*ASSIGNED TASK*. Please print the whole listing again, exactly as shown.
Start of Block
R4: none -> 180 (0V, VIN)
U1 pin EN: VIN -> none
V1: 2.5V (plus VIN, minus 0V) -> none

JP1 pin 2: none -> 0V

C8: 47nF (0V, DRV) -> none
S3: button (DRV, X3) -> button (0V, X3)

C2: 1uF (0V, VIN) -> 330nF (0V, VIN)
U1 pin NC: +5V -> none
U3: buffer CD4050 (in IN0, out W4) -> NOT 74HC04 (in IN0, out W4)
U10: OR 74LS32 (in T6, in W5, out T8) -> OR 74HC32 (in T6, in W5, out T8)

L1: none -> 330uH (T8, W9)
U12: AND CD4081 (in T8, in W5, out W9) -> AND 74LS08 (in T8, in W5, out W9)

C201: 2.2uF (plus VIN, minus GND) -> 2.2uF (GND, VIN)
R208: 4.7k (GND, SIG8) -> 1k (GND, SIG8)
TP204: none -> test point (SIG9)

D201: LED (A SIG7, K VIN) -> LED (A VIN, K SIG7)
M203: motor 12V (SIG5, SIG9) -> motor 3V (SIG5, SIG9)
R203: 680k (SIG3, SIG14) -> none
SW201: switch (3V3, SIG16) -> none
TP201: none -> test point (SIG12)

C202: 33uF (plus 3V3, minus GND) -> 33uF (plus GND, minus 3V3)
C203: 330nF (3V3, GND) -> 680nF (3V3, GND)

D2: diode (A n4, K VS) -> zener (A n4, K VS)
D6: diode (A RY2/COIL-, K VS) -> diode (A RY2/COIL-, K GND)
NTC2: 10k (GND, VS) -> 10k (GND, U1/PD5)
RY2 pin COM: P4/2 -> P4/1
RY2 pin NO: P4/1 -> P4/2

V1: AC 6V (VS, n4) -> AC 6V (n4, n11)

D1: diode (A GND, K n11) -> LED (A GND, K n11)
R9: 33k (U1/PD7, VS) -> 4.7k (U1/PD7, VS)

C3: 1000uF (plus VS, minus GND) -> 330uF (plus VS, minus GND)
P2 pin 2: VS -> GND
End of Block
*SOLUTION FOR THIS EXERCISE*.
R4: none -> 180 (0V, VIN)
U1 pin EN: VIN -> none
V1: 2.5V (plus VIN, minus 0V) -> none

JP1 pin 2: none -> 0V

C8: 47nF (0V, DRV) -> none
S3: button (DRV, X3) -> button (0V, X3)

C2: 1uF (0V, VIN) -> 330nF (0V, VIN)
U1 pin NC: +5V -> none
U3: buffer CD4050 (in IN0, out W4) -> NOT 74HC04 (in IN0, out W4)
U10: OR 74LS32 (in T6, in W5, out T8) -> OR 74HC32 (in T6, in W5, out T8)

L1: none -> 330uH (T8, W9)
U12: AND CD4081 (in T8, in W5, out W9) -> AND 74LS08 (in T8, in W5, out W9)

C201: 2.2uF (plus VIN, minus GND) -> 2.2uF (GND, VIN)
R208: 4.7k (GND, SIG8) -> 1k (GND, SIG8)
TP204: none -> test point (SIG9)

D201: LED (A SIG7, K VIN) -> LED (A VIN, K SIG7)
M203: motor 12V (SIG5, SIG9) -> motor 3V (SIG5, SIG9)
R203: 680k (SIG3, SIG14) -> none
SW201: switch (3V3, SIG16) -> none
TP201: none -> test point (SIG12)

C202: 33uF (plus 3V3, minus GND) -> 33uF (plus GND, minus 3V3)
C203: 330nF (3V3, GND) -> 680nF (3V3, GND)

D2: diode (A n4, K VS) -> zener (A n4, K VS)
D6: diode (A RY2/COIL-, K VS) -> diode (A RY2/COIL-, K GND)
NTC2: 10k (GND, VS) -> 10k (GND, U1/PD5)
RY2 pin COM: P4/2 -> P4/1
RY2 pin NO: P4/1 -> P4/2

V1: AC 6V (VS, n4) -> AC 6V (n4, n11)

D1: diode (A GND, K n11) -> LED (A GND, K n11)
R9: 33k (U1/PD7, VS) -> 4.7k (U1/PD7, VS)

C3: 1000uF (plus VS, minus GND) -> 330uF (plus VS, minus GND)
P2 pin 2: VS -> GND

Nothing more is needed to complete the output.